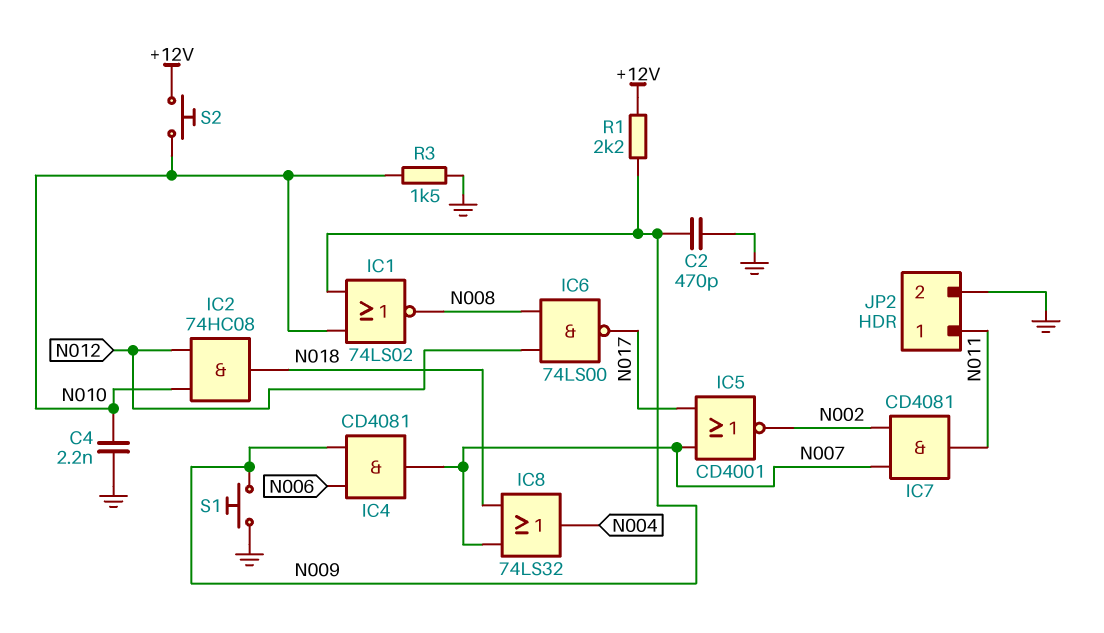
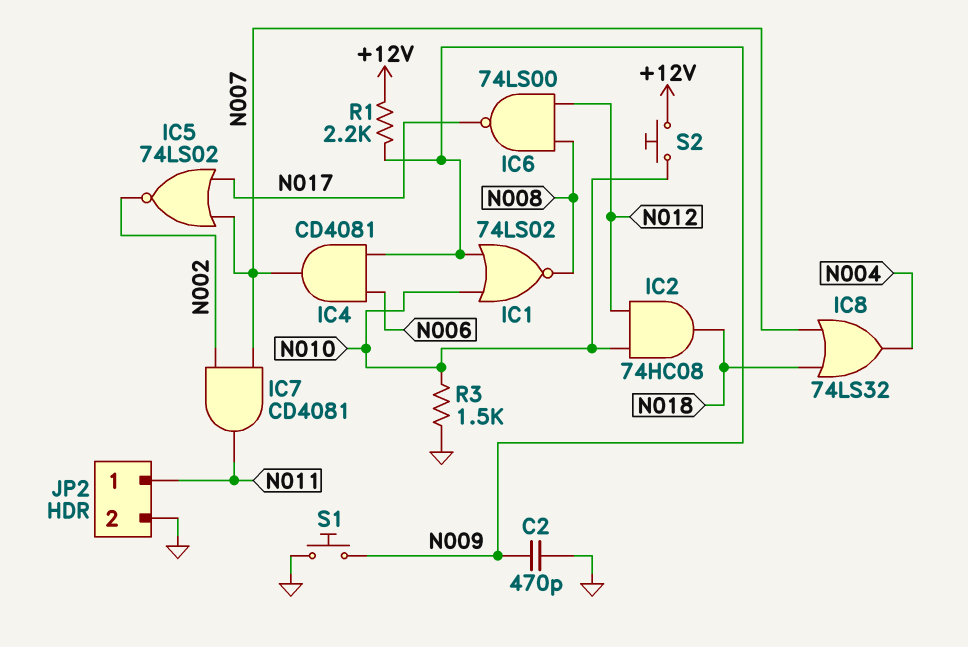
C4: 2.2nF (GND, N010) -> none
IC5: NOR CD4001 (in N007, in N017, out N002) -> NOR 74LS02 (in N007, in N017, out N002)

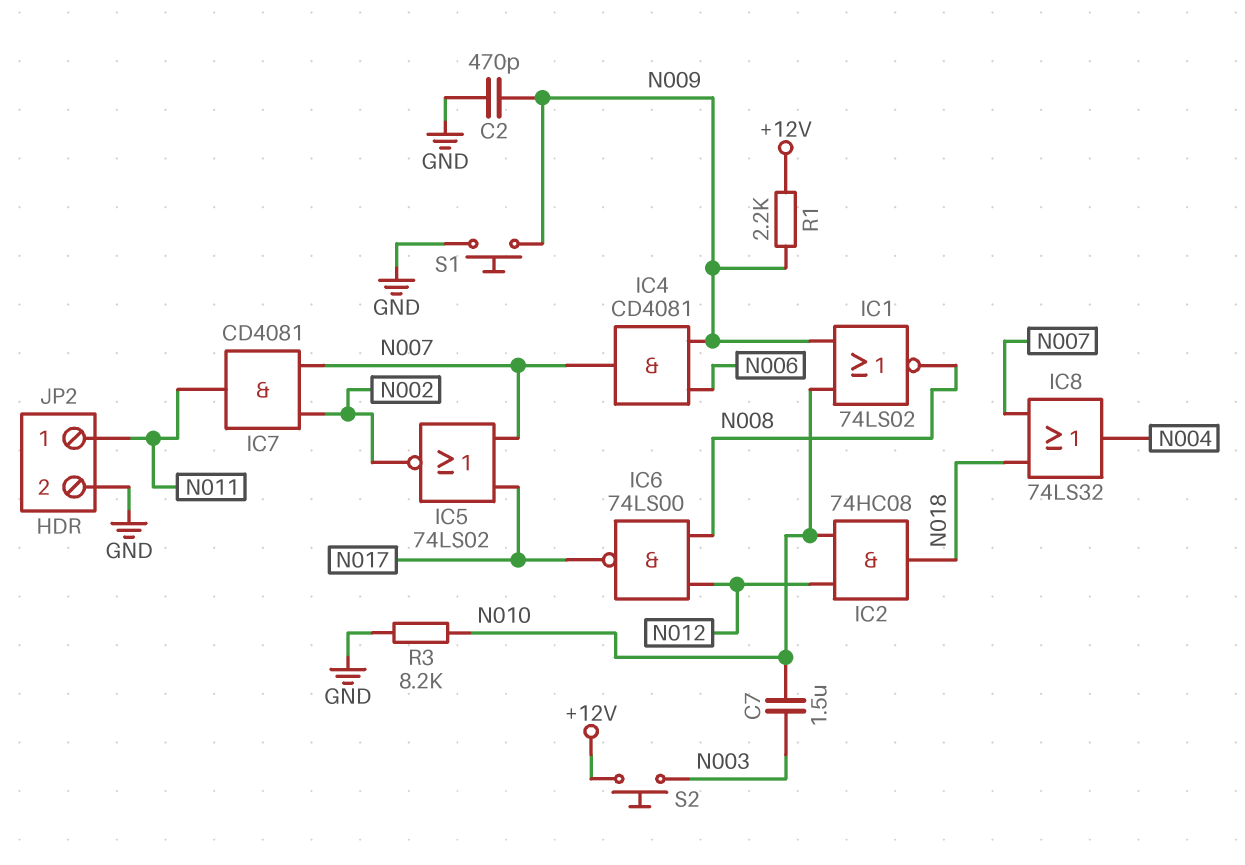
C7: none -> 1.5uF (N003, N010)
R3: 1.5k (GND, N010) -> 8.2k (GND, N010)
S2: button (+12V, N010) -> button (+12V, N003)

***

#### [Problem to work on]
Beginning at the line that holds "R3: 1.5k (GND, N010) -> 8.2k (GND, N010)", write out word for word each line through the end of the records.

#### [Answer section]
R3: 1.5k (GND, N010) -> 8.2k (GND, N010)
S2: button (+12V, N010) -> button (+12V, N003)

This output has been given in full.